= Stated goal =
Rewrite the data from its first line through the line containing "The depth of", replacing "camera" with "viewer" and leaving everything else unchanged.
++++++++
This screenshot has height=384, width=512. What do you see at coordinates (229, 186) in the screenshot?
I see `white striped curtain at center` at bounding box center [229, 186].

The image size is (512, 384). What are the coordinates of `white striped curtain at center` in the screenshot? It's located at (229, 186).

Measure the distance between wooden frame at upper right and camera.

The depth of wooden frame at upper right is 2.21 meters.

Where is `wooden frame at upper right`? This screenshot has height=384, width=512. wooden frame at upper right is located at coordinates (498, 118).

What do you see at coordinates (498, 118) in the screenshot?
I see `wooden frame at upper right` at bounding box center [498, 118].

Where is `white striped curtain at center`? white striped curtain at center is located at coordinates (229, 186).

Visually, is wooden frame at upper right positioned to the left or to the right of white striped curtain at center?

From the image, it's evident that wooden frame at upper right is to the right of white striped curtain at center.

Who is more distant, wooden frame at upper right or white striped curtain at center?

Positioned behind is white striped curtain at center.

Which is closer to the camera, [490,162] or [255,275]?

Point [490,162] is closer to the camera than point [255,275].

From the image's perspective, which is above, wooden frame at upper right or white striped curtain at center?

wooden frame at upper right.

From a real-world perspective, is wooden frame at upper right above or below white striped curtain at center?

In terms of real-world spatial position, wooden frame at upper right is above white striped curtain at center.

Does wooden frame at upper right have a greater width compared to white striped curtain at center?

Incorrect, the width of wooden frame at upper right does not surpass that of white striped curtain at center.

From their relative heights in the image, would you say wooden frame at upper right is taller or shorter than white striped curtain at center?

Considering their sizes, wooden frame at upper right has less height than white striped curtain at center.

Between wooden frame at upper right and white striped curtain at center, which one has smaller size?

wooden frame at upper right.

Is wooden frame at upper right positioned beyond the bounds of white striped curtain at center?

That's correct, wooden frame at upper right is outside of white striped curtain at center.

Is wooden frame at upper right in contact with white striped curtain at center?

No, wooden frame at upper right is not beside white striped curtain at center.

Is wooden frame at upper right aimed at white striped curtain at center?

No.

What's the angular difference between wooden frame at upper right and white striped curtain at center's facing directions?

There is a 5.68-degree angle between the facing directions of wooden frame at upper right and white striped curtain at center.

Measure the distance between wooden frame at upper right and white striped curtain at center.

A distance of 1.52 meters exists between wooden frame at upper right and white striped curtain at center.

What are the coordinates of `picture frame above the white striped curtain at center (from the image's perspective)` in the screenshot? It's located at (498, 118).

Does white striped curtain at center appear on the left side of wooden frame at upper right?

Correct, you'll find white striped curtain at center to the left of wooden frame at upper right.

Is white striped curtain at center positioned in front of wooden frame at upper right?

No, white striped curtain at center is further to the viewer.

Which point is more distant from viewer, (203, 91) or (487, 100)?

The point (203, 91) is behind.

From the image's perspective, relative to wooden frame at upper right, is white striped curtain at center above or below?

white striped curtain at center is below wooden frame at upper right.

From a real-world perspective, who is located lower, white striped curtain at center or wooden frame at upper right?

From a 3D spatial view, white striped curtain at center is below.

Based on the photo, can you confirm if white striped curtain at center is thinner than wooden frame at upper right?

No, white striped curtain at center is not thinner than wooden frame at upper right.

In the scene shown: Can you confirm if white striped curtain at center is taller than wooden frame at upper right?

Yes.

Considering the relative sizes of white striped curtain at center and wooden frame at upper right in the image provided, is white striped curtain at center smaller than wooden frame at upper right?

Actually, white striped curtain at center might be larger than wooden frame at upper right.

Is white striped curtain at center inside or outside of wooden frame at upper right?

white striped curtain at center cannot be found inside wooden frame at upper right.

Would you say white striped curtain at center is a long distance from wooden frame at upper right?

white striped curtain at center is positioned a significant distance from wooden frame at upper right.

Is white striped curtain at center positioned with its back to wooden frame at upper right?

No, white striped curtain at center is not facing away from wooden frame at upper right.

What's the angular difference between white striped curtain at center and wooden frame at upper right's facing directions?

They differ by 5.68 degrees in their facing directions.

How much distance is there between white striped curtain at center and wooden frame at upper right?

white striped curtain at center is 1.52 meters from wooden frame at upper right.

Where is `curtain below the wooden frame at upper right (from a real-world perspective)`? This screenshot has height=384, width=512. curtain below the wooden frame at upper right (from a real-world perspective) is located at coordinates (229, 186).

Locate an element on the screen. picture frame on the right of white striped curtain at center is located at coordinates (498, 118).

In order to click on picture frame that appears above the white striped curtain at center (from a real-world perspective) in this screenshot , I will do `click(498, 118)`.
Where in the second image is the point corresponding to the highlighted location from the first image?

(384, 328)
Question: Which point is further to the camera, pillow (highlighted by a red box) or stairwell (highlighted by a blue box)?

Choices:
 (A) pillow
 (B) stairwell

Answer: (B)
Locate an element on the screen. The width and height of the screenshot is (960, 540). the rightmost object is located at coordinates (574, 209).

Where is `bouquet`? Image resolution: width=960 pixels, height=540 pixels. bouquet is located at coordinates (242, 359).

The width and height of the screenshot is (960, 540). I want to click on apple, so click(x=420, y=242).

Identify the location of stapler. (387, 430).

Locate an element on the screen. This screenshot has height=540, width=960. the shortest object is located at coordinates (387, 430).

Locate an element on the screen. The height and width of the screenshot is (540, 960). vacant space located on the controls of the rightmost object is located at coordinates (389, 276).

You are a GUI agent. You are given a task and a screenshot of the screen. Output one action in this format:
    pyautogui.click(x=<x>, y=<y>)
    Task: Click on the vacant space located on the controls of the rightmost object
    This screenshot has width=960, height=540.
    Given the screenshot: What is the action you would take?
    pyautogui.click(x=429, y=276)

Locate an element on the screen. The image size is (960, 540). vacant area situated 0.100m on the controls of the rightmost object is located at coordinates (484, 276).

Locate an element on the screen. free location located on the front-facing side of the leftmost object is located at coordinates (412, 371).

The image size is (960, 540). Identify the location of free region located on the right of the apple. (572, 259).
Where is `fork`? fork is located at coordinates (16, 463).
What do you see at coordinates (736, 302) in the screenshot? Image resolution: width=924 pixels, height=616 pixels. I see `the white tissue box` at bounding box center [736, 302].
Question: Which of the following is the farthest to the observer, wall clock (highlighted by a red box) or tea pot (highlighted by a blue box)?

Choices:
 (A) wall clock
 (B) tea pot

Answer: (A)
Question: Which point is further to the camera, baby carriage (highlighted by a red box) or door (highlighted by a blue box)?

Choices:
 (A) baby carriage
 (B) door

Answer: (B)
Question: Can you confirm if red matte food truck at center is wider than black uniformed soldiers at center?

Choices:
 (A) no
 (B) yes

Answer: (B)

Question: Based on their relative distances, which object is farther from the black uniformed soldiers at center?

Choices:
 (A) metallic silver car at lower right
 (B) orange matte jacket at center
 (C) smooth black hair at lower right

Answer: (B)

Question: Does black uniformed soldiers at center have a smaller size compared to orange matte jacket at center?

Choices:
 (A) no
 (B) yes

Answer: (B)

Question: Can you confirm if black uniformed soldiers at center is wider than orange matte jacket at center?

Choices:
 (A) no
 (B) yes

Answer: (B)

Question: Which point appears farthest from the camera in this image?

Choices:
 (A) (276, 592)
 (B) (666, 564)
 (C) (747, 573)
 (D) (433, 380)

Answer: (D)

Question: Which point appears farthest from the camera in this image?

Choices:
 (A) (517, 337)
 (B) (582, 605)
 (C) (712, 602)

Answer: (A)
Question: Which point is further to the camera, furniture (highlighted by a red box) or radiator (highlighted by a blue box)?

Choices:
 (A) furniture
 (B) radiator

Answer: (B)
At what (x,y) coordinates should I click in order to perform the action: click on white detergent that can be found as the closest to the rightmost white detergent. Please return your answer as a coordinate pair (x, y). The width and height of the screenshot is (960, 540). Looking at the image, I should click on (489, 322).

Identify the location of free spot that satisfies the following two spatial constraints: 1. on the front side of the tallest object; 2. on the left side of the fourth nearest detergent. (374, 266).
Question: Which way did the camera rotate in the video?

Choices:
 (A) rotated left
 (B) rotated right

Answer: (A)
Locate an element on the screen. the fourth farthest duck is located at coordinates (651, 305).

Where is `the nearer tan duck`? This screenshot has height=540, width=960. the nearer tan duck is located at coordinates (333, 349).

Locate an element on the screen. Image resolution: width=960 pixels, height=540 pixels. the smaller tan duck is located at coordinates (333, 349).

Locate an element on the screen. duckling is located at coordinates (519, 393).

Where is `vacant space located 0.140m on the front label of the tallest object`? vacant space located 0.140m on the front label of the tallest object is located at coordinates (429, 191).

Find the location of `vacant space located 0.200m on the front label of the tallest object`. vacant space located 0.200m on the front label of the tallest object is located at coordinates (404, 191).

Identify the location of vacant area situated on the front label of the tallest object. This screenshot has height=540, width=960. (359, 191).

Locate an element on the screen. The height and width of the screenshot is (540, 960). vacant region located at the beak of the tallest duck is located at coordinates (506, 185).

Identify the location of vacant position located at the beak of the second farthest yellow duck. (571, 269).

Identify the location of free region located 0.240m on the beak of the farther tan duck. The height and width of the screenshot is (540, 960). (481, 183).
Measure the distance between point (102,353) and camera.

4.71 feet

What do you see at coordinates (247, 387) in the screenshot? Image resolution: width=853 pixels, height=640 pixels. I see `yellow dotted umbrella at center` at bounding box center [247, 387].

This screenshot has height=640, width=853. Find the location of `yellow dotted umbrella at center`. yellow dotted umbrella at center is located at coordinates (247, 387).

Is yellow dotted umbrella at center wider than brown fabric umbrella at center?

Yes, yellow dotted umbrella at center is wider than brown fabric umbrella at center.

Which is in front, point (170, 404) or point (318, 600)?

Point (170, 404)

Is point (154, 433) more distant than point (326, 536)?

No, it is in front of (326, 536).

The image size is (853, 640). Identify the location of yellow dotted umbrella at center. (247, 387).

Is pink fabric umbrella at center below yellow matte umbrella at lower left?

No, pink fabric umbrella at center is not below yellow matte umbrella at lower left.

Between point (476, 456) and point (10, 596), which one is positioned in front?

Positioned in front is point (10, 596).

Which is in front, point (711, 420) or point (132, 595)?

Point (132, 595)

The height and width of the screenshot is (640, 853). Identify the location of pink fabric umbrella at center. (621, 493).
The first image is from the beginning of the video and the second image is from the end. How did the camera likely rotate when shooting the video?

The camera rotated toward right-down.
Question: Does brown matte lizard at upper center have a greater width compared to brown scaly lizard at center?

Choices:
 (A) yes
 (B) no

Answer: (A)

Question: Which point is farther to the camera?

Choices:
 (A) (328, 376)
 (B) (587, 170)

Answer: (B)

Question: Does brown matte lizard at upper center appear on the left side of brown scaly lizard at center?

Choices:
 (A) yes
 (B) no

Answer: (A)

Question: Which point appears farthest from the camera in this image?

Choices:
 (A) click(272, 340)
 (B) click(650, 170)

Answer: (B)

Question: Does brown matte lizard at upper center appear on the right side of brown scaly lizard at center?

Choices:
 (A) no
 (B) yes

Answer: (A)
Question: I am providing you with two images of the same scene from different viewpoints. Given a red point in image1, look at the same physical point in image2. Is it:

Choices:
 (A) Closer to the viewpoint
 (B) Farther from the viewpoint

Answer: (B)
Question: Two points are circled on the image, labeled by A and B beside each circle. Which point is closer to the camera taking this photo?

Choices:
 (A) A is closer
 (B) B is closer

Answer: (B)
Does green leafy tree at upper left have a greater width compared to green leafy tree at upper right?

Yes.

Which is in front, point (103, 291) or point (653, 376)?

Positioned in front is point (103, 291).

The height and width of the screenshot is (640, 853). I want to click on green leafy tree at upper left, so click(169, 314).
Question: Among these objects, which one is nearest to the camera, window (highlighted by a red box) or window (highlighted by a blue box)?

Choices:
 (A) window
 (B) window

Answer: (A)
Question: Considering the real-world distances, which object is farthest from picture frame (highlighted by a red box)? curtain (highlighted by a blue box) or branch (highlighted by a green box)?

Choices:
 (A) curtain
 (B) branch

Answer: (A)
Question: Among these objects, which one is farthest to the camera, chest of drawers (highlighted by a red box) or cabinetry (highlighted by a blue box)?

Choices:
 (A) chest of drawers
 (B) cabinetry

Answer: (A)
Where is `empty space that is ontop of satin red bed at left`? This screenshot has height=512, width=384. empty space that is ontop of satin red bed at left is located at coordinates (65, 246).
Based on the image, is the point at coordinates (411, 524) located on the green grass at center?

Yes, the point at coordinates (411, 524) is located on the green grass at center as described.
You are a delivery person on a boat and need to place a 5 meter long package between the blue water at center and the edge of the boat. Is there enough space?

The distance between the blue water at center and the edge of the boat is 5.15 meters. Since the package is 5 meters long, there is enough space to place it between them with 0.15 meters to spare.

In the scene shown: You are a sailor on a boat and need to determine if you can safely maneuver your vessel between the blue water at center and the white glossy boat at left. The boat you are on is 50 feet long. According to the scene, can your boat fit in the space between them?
++++++++
= Response to the exercise =
This screenshot has height=384, width=512. What do you see at coordinates (229, 186) in the screenshot?
I see `white striped curtain at center` at bounding box center [229, 186].

The image size is (512, 384). What are the coordinates of `white striped curtain at center` in the screenshot? It's located at (229, 186).

Measure the distance between wooden frame at upper right and viewer.

The depth of wooden frame at upper right is 2.21 meters.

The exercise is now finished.